_What is being asked_: Each line below from the one containing "brown brick F3:F5" through the one containing "purple plate F10" is to be given again exactly, and no line outside that span.

BEGIN Given data

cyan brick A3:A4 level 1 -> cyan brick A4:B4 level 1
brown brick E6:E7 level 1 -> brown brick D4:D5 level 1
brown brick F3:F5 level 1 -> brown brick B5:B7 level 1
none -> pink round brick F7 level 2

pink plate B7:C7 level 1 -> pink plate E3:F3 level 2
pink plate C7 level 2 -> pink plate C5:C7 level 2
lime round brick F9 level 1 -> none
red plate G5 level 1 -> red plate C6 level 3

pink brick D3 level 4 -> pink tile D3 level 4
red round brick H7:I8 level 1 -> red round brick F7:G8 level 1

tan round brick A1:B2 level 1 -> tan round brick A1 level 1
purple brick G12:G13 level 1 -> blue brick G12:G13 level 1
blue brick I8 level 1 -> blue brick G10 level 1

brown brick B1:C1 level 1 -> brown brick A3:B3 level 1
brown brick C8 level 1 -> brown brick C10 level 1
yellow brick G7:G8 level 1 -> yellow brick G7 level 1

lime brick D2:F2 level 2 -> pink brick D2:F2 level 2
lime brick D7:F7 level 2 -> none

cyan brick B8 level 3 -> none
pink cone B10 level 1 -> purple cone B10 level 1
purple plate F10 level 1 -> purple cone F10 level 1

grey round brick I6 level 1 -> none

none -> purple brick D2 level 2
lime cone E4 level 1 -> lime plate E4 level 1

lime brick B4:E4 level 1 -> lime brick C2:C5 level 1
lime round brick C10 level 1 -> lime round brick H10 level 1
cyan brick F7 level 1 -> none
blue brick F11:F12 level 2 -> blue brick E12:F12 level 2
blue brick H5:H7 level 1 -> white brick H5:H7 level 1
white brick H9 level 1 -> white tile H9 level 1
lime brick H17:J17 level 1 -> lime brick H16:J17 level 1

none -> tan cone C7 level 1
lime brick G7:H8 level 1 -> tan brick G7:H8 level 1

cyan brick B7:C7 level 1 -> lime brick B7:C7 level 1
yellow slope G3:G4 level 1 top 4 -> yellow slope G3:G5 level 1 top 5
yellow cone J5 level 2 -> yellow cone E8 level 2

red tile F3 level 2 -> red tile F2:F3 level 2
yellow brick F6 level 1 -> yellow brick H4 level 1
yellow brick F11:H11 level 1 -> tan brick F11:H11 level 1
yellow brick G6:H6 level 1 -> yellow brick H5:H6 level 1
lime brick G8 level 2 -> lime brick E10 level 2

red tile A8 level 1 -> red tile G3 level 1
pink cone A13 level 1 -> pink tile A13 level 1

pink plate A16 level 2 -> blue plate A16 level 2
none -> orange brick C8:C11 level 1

END Given data

_Task answer_:
brown brick F3:F5 level 1 -> brown brick B5:B7 level 1
none -> pink round brick F7 level 2

pink plate B7:C7 level 1 -> pink plate E3:F3 level 2
pink plate C7 level 2 -> pink plate C5:C7 level 2
lime round brick F9 level 1 -> none
red plate G5 level 1 -> red plate C6 level 3

pink brick D3 level 4 -> pink tile D3 level 4
red round brick H7:I8 level 1 -> red round brick F7:G8 level 1

tan round brick A1:B2 level 1 -> tan round brick A1 level 1
purple brick G12:G13 level 1 -> blue brick G12:G13 level 1
blue brick I8 level 1 -> blue brick G10 level 1

brown brick B1:C1 level 1 -> brown brick A3:B3 level 1
brown brick C8 level 1 -> brown brick C10 level 1
yellow brick G7:G8 level 1 -> yellow brick G7 level 1

lime brick D2:F2 level 2 -> pink brick D2:F2 level 2
lime brick D7:F7 level 2 -> none

cyan brick B8 level 3 -> none
pink cone B10 level 1 -> purple cone B10 level 1
purple plate F10 level 1 -> purple cone F10 level 1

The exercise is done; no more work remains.